------ SUPPLIED DATA ------
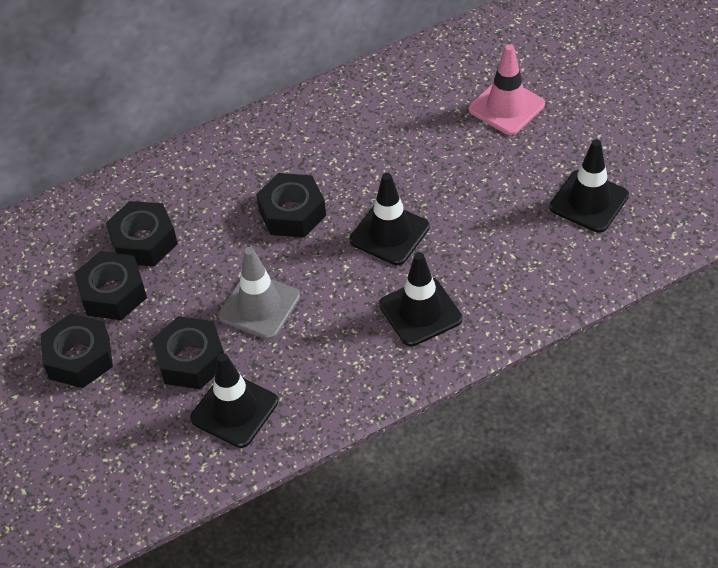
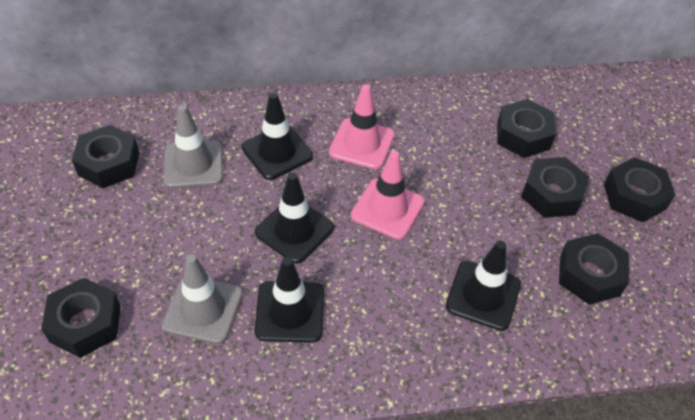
black nut: 5 -> 6
grey traffic cone: 1 -> 2
pink traffic cone: 1 -> 2

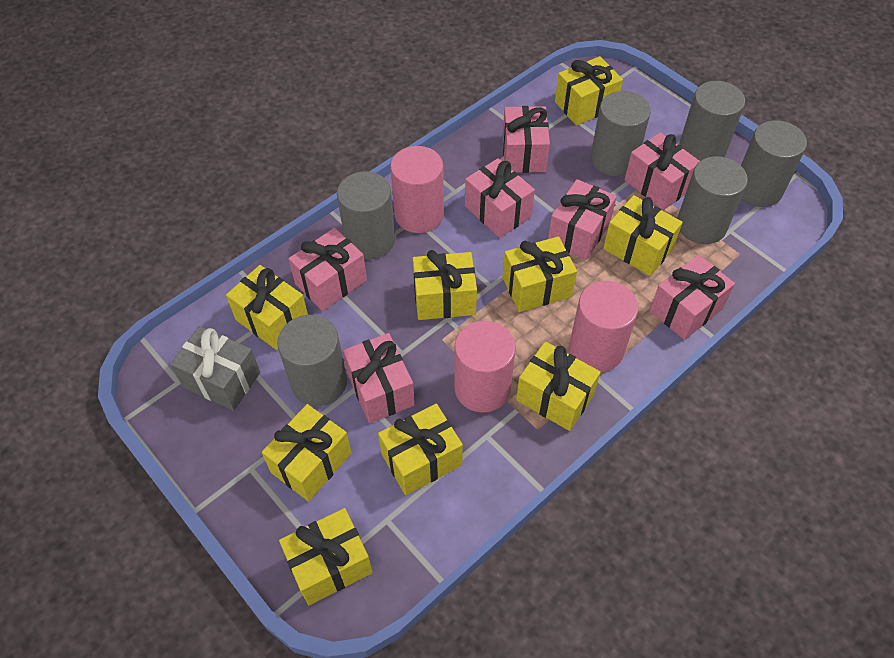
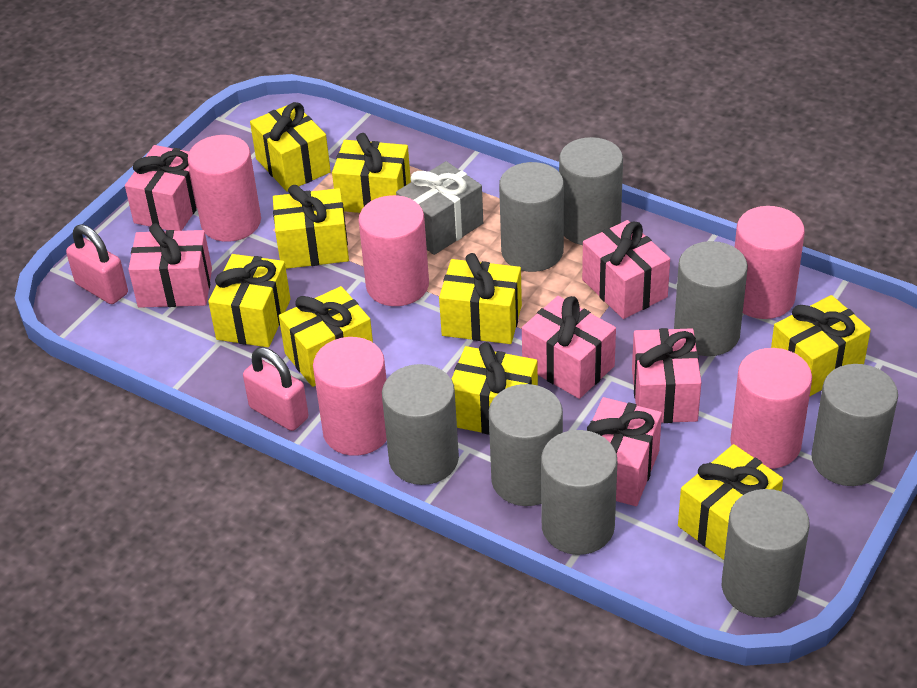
grey cylinder: 6 -> 8
pink cylinder: 3 -> 5
pink gift: 7 -> 6
pink padlock: 0 -> 2

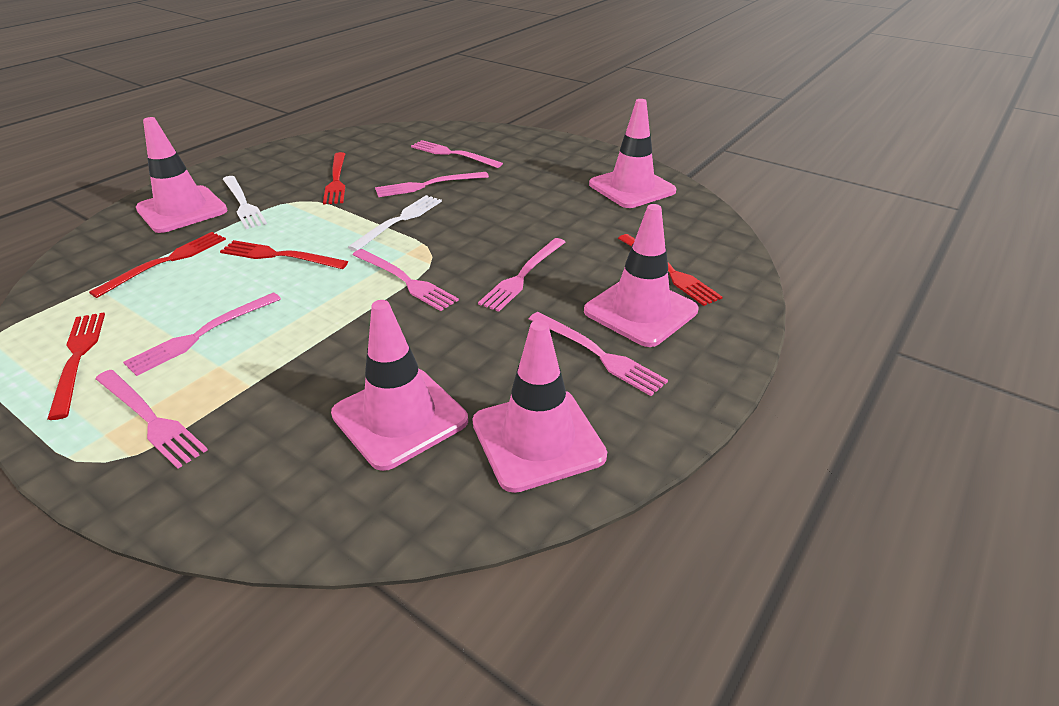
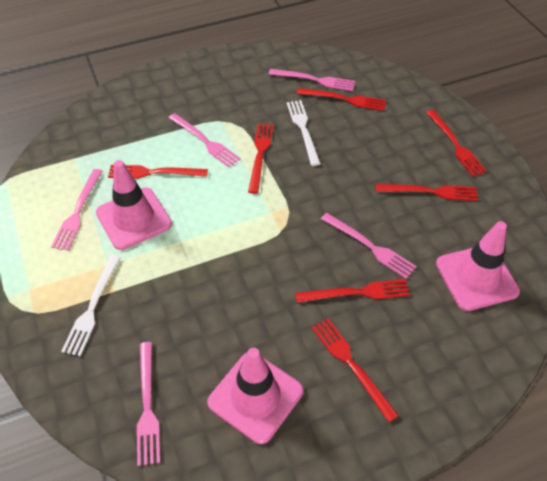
pink fork: 7 -> 5
pink traffic cone: 5 -> 3
red fork: 5 -> 7

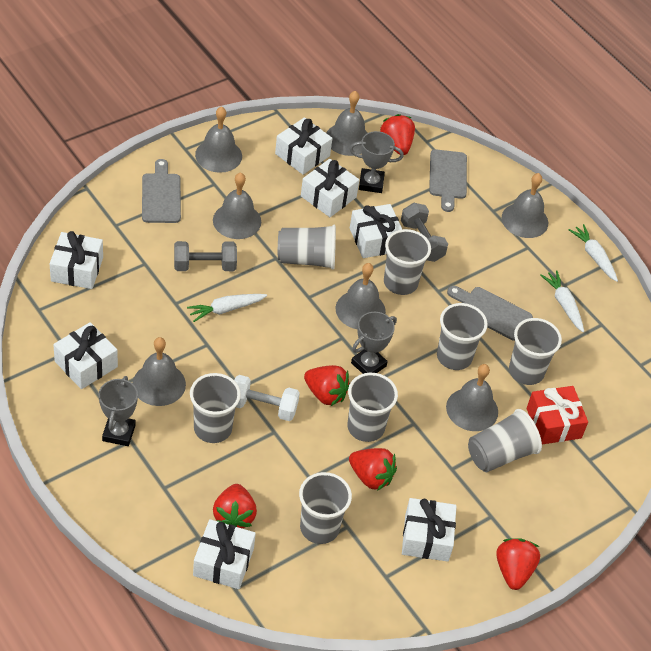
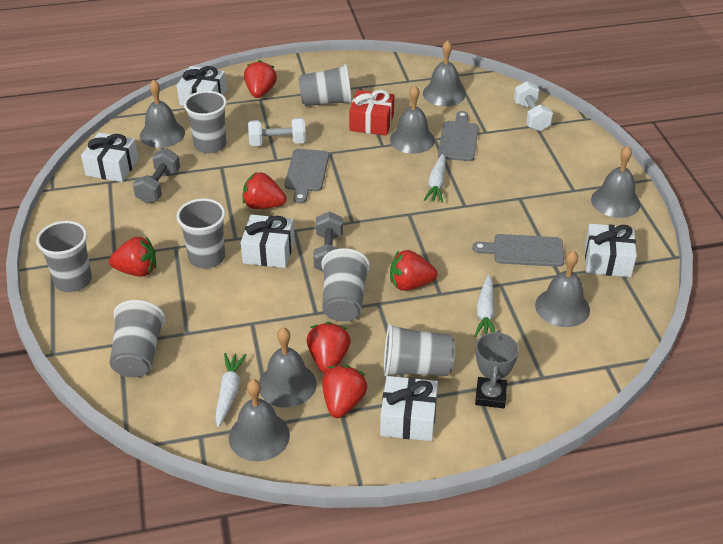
grey cup: 8 -> 7
grey trophy: 3 -> 1
red strawberry: 5 -> 6
white dumbbell: 1 -> 2
white gift: 7 -> 5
------
EXERCISE:
Copy out the lines above in full and unaltered, apart from the pictures.

YOUR SOLUTION:
black nut: 5 -> 6
grey traffic cone: 1 -> 2
pink traffic cone: 1 -> 2

grey cylinder: 6 -> 8
pink cylinder: 3 -> 5
pink gift: 7 -> 6
pink padlock: 0 -> 2

pink fork: 7 -> 5
pink traffic cone: 5 -> 3
red fork: 5 -> 7

grey cup: 8 -> 7
grey trophy: 3 -> 1
red strawberry: 5 -> 6
white dumbbell: 1 -> 2
white gift: 7 -> 5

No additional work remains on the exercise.